Supplied material:
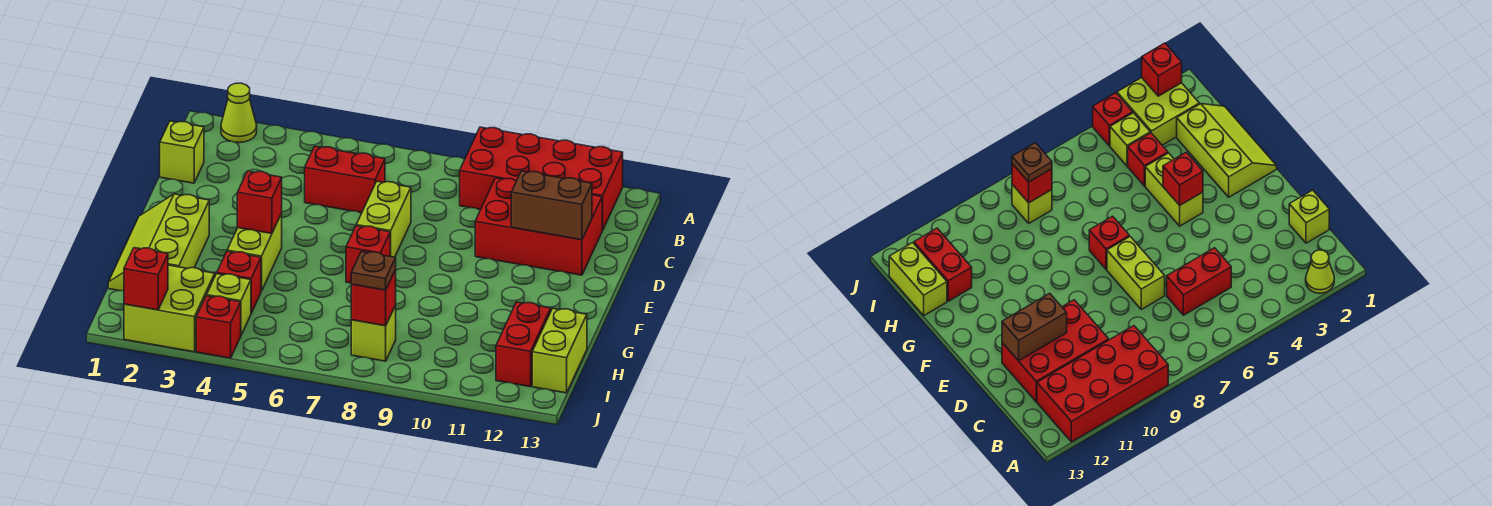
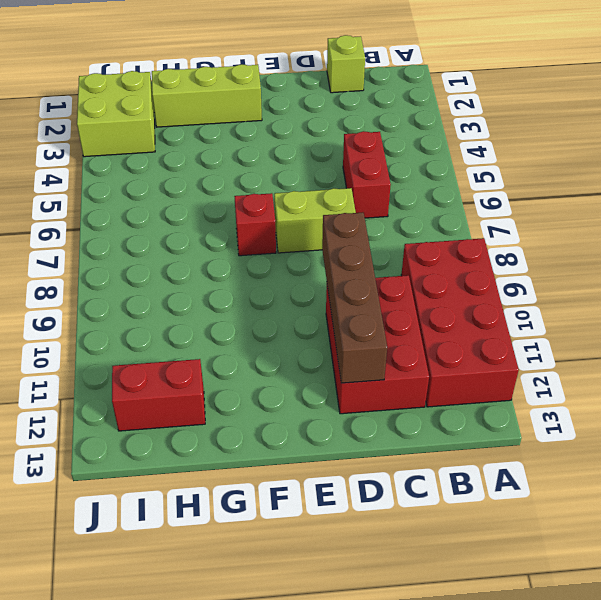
brown 1x4 brick [322,213,387,383] -> brown 1x2 brick [511,171,592,240]
none -> lime 1x1 cone [221,83,257,143]
none -> lime 1x2 brick [227,214,282,291]
none -> red 1x1 brick [217,251,261,313]

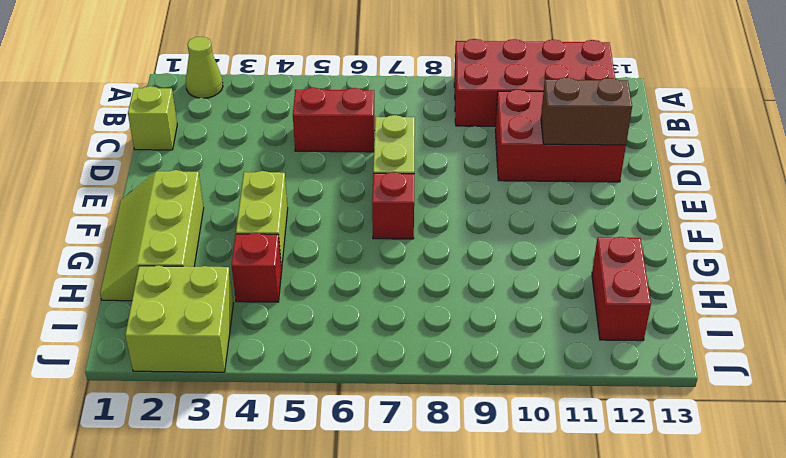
none -> lime 1x2 brick [532,308,587,393]
none -> lime 1x1 brick [207,274,251,335]
none -> lime 1x1 brick [351,305,396,361]

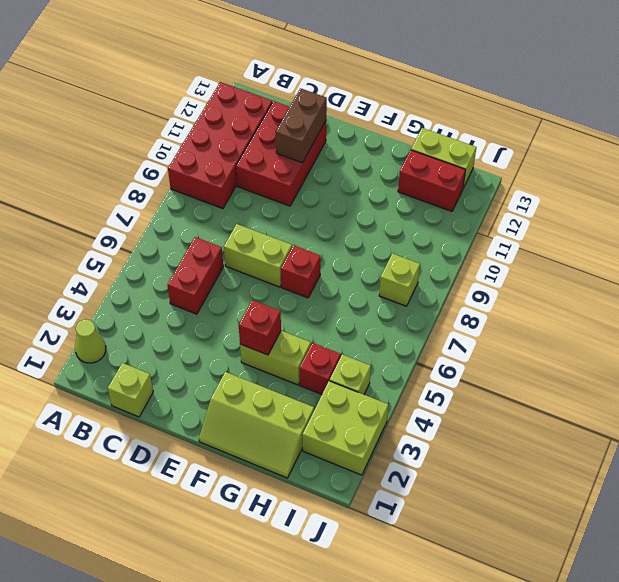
none -> red 1x1 brick [196,296,241,358]
none -> red 1x1 brick [351,270,396,326]
none -> red 1x1 brick [124,248,168,310]

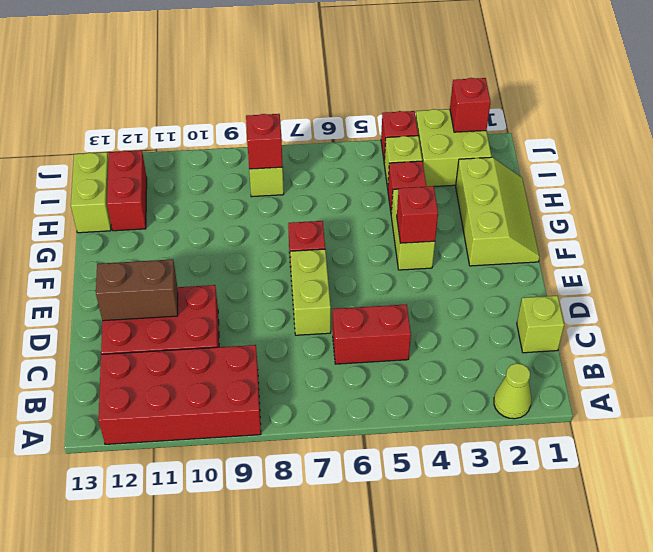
none -> brown 1x1 plate [351,251,396,290]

What to work on:
Find "brown" in the data above. Report each line where it appears.

Exercise output:
brown 1x4 brick [322,213,387,383] -> brown 1x2 brick [511,171,592,240]
none -> brown 1x1 plate [351,251,396,290]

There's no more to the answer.